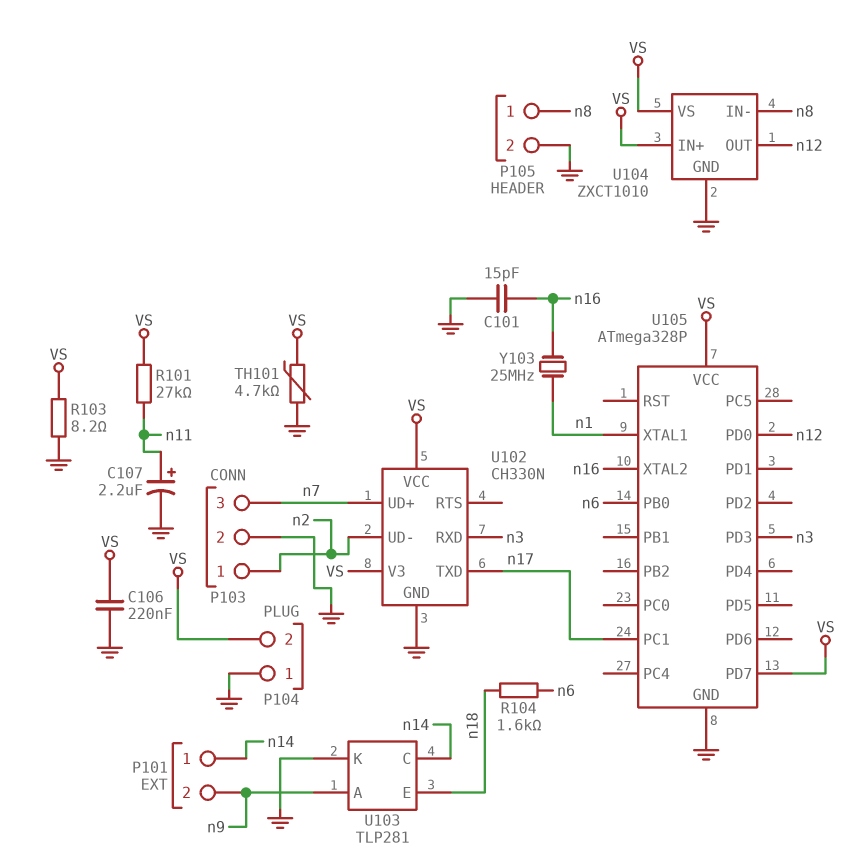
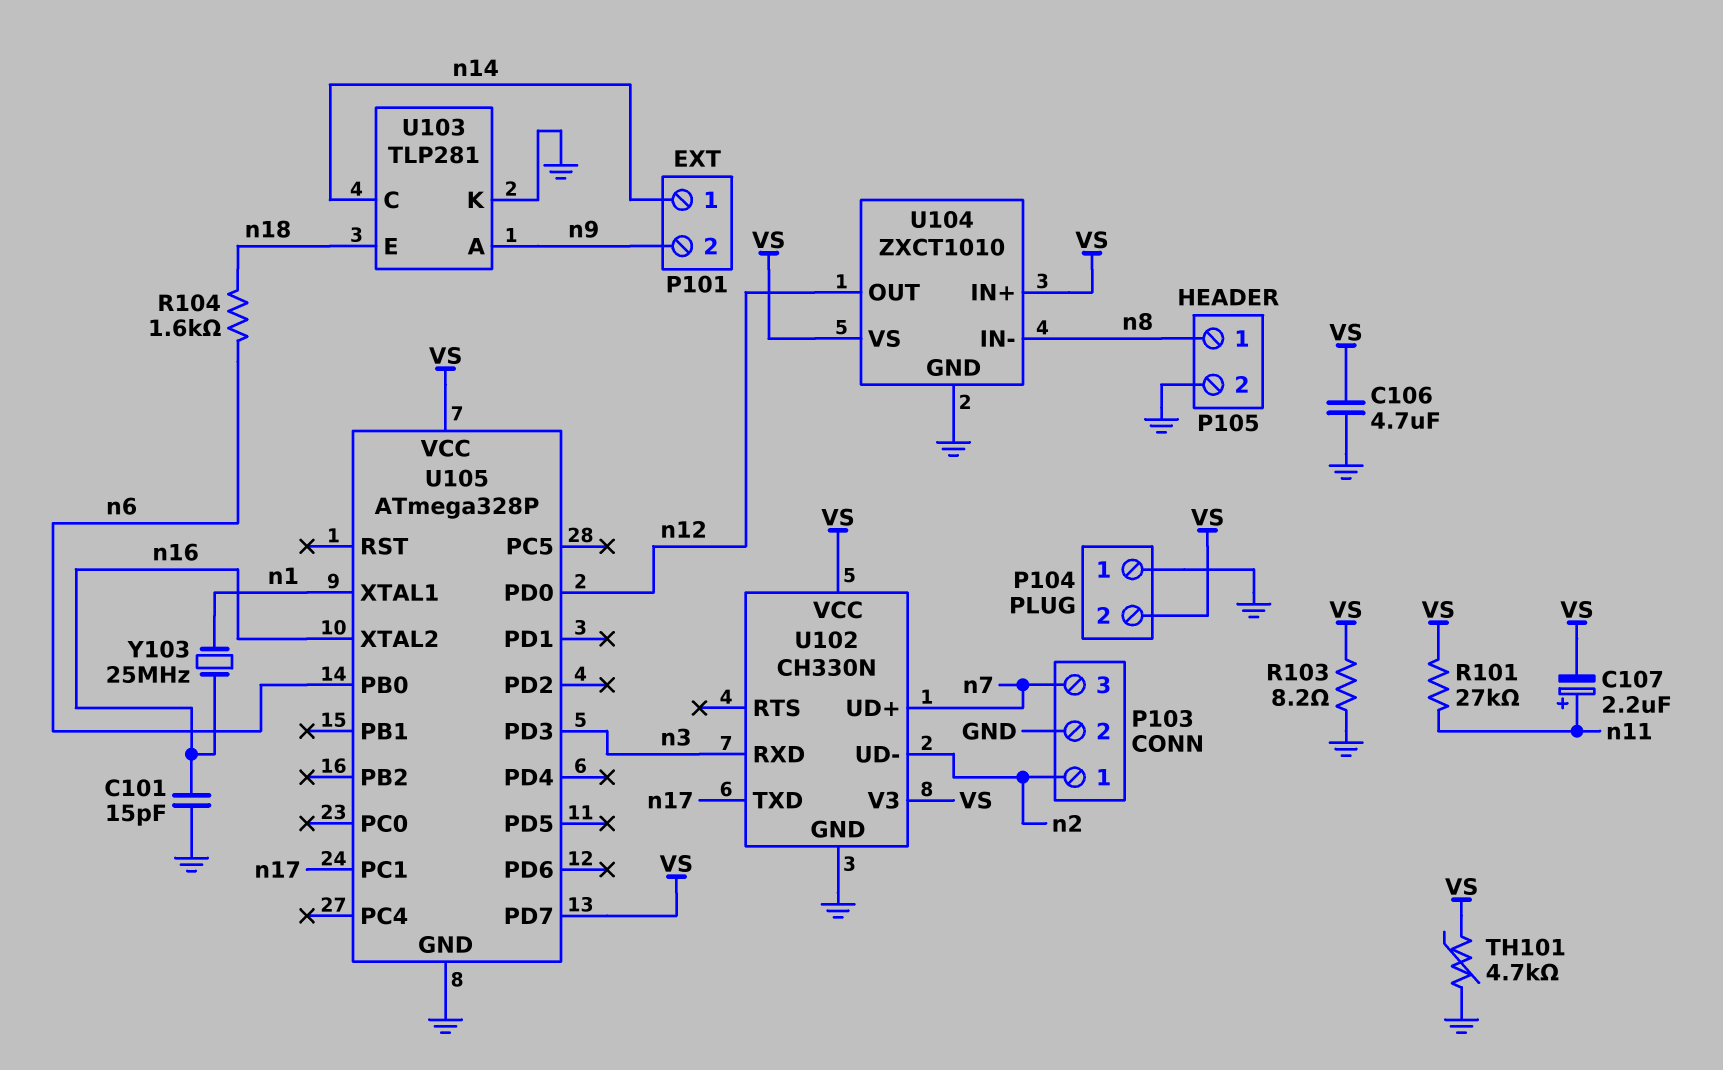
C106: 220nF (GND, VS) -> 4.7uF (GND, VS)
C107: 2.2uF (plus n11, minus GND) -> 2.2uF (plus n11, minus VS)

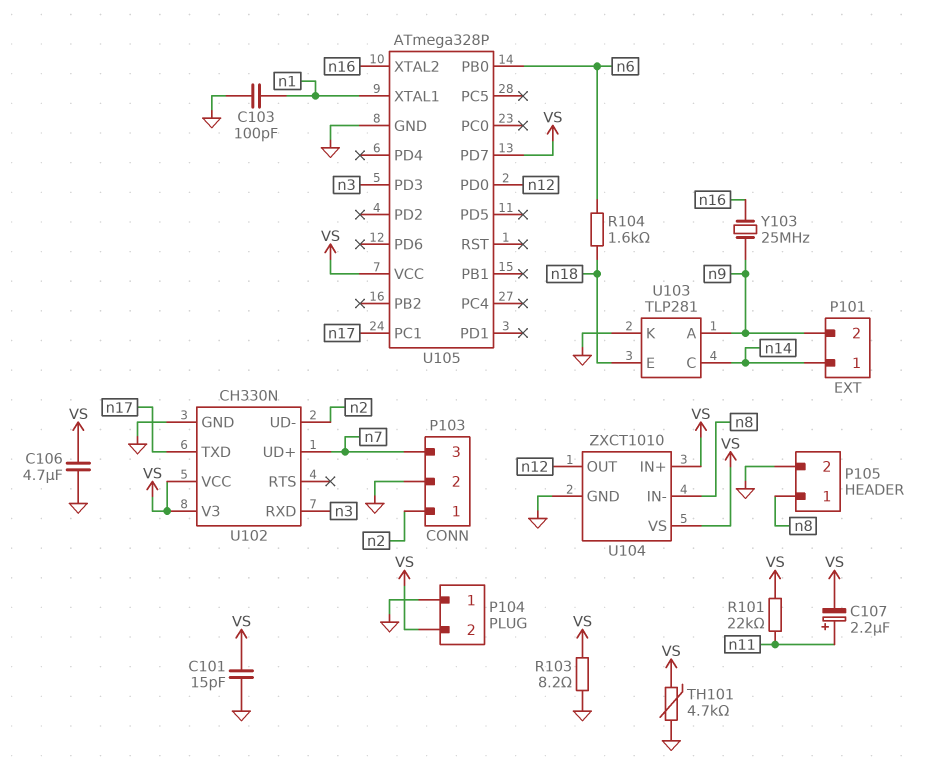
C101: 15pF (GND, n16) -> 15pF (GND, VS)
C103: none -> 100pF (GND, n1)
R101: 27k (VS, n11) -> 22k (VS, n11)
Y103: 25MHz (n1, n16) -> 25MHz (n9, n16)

▸ **Assignment**: For this exercise, transcribe the data above line by line, exactly, with pictures omitted.

▸ **Problem solution**:
C106: 220nF (GND, VS) -> 4.7uF (GND, VS)
C107: 2.2uF (plus n11, minus GND) -> 2.2uF (plus n11, minus VS)

C101: 15pF (GND, n16) -> 15pF (GND, VS)
C103: none -> 100pF (GND, n1)
R101: 27k (VS, n11) -> 22k (VS, n11)
Y103: 25MHz (n1, n16) -> 25MHz (n9, n16)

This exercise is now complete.